WHAT NEEDS TO BE DONE:
Please transcribe all of the entries exactly, leaving out any images.

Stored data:

++++++++++

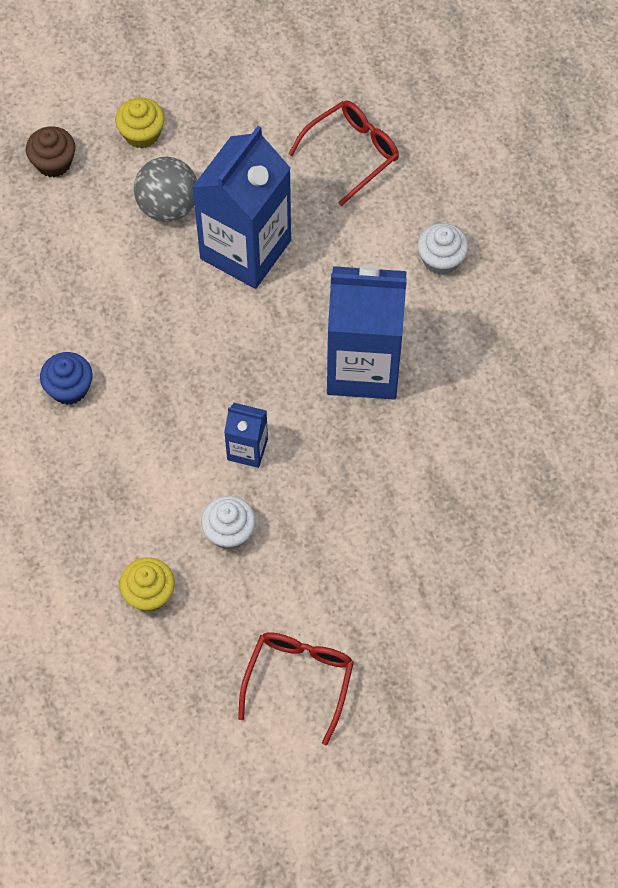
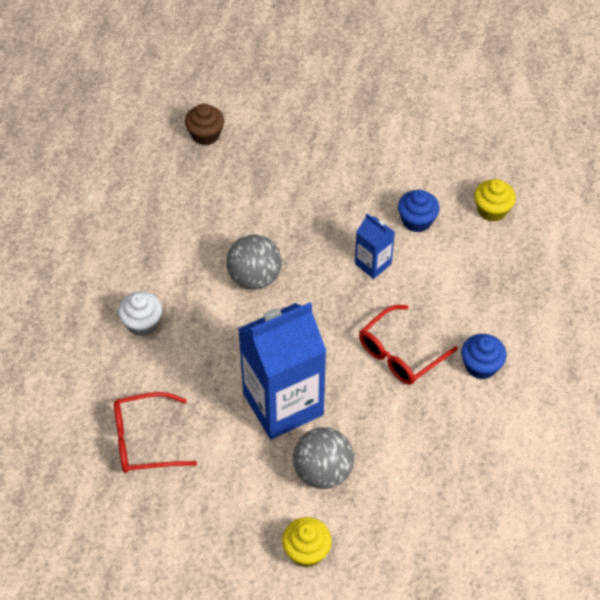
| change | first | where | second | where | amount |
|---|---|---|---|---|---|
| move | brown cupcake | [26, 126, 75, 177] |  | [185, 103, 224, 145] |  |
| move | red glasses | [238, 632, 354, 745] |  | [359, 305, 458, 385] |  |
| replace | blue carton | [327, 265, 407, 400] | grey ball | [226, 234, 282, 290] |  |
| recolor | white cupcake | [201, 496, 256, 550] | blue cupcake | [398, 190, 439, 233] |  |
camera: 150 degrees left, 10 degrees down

++++++++++

PROBLEM SOLUTION:
| change | first | where | second | where | amount |
|---|---|---|---|---|---|
| move | brown cupcake | [26, 126, 75, 177] |  | [185, 103, 224, 145] |  |
| move | red glasses | [238, 632, 354, 745] |  | [359, 305, 458, 385] |  |
| replace | blue carton | [327, 265, 407, 400] | grey ball | [226, 234, 282, 290] |  |
| recolor | white cupcake | [201, 496, 256, 550] | blue cupcake | [398, 190, 439, 233] |  |
camera: 150 degrees left, 10 degrees down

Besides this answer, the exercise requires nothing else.